• Your goal: The answer is the set of lines that include "none", copied from the data below.

• Data supplied:
★ ★ ★
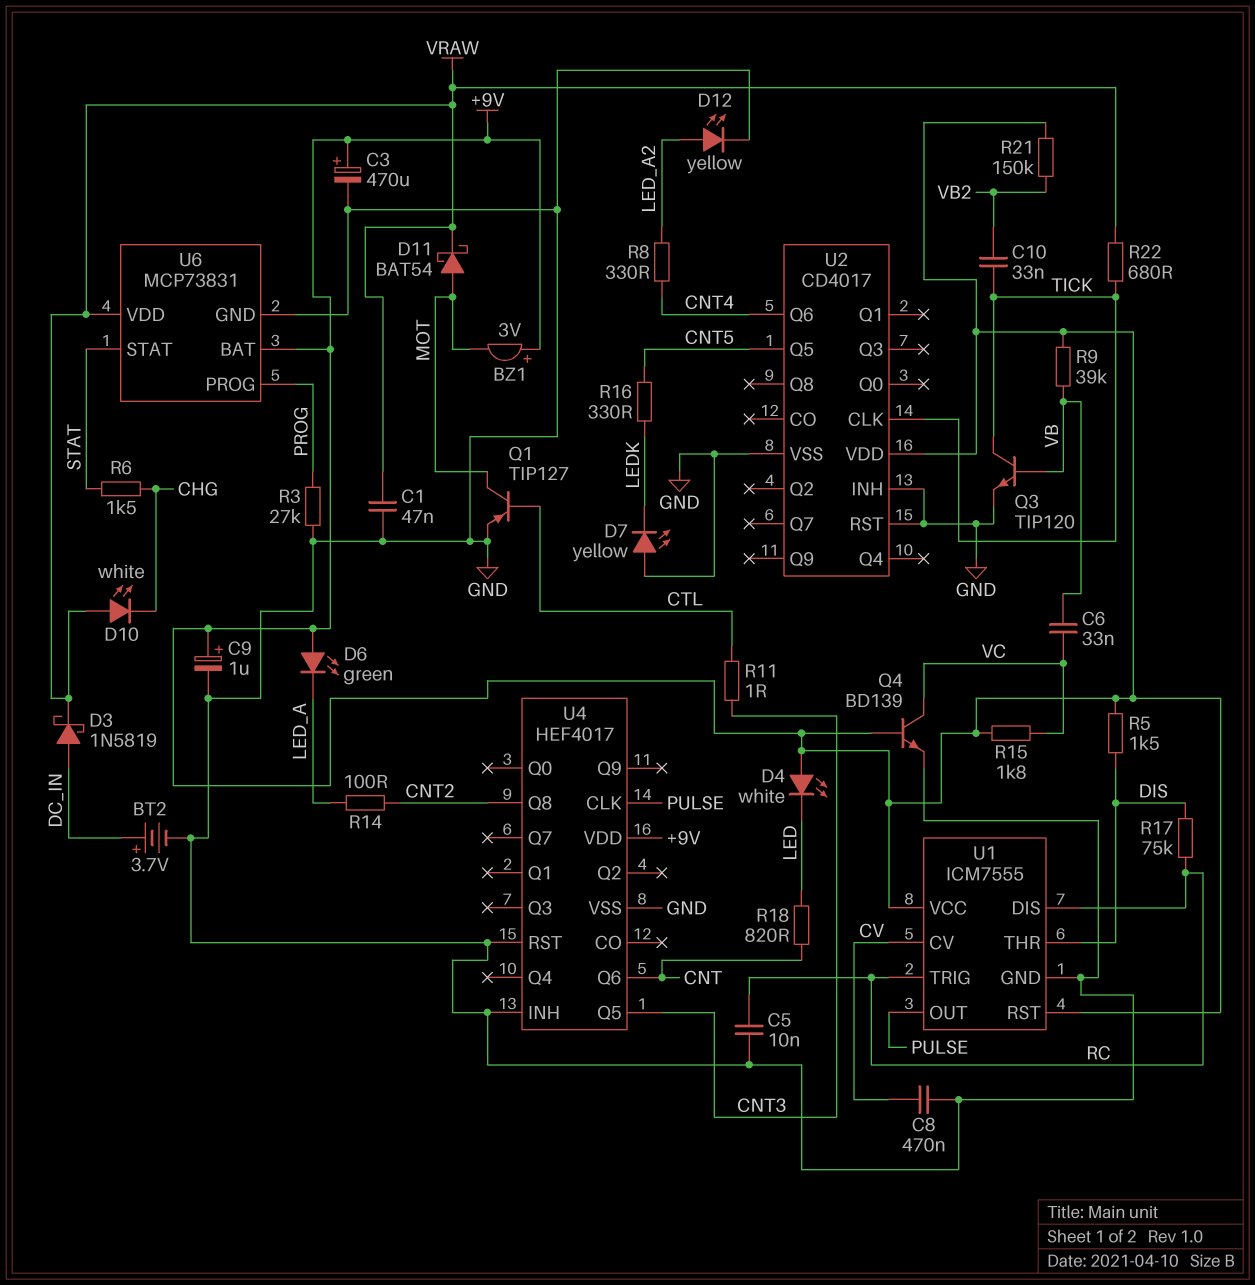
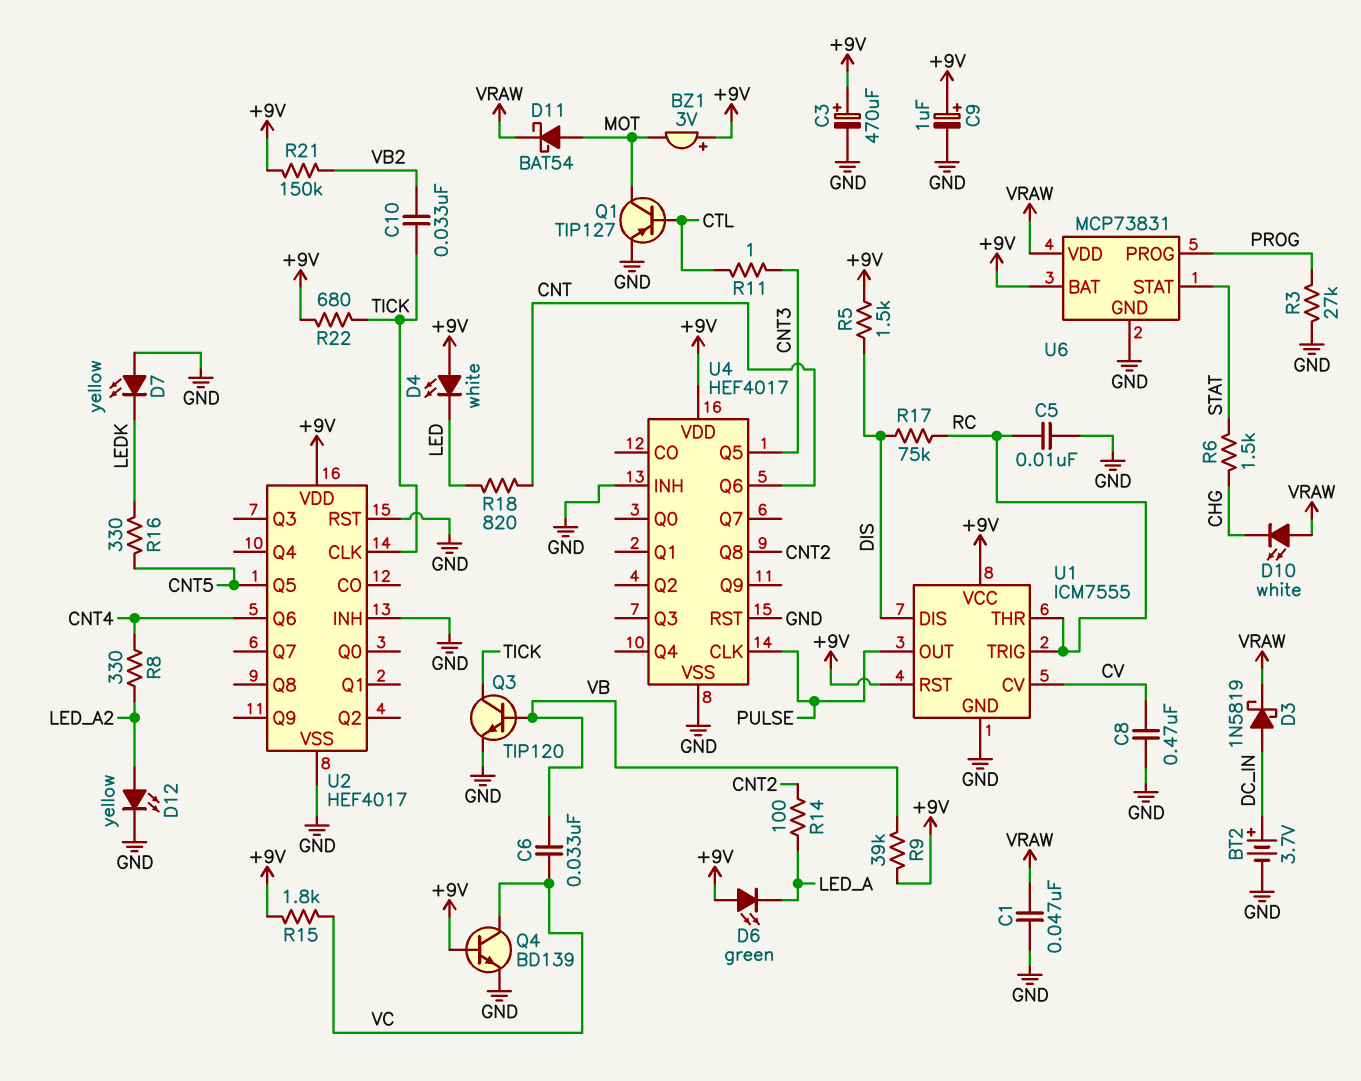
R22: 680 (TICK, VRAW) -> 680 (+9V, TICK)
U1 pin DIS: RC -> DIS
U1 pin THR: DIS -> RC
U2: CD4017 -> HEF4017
★ ★ ★
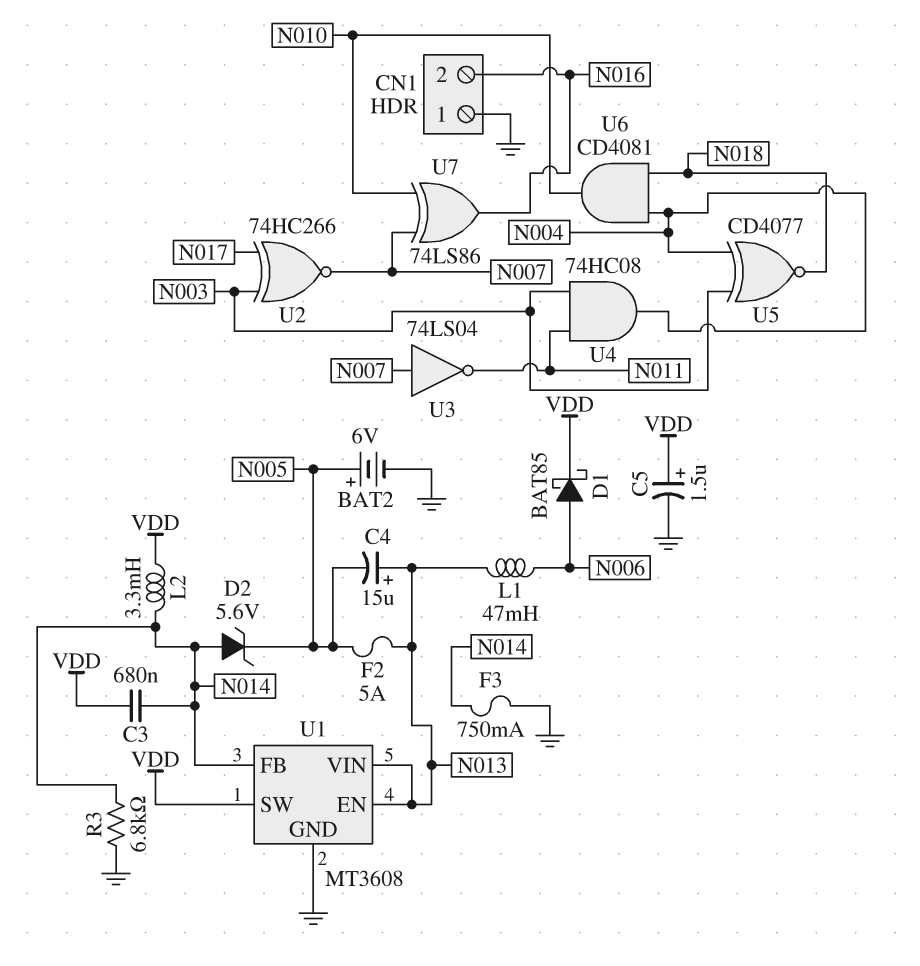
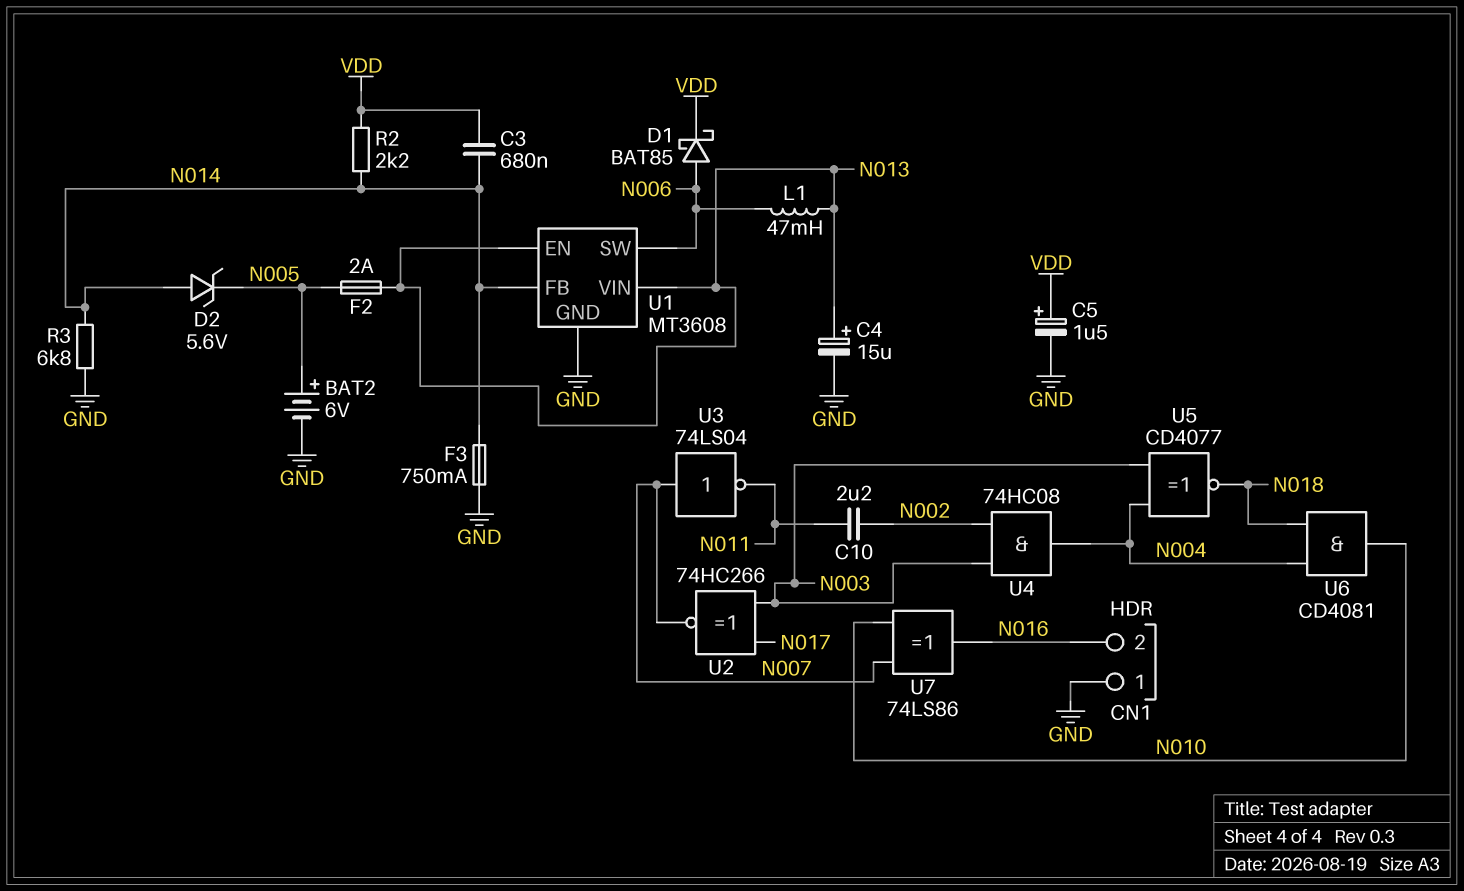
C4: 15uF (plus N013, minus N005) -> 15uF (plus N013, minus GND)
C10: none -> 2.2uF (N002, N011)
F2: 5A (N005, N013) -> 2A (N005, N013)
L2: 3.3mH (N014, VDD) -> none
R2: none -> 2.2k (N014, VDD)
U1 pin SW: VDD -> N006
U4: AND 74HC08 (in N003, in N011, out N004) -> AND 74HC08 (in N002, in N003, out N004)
★ ★ ★
• Written answer:
C10: none -> 2.2uF (N002, N011)
L2: 3.3mH (N014, VDD) -> none
R2: none -> 2.2k (N014, VDD)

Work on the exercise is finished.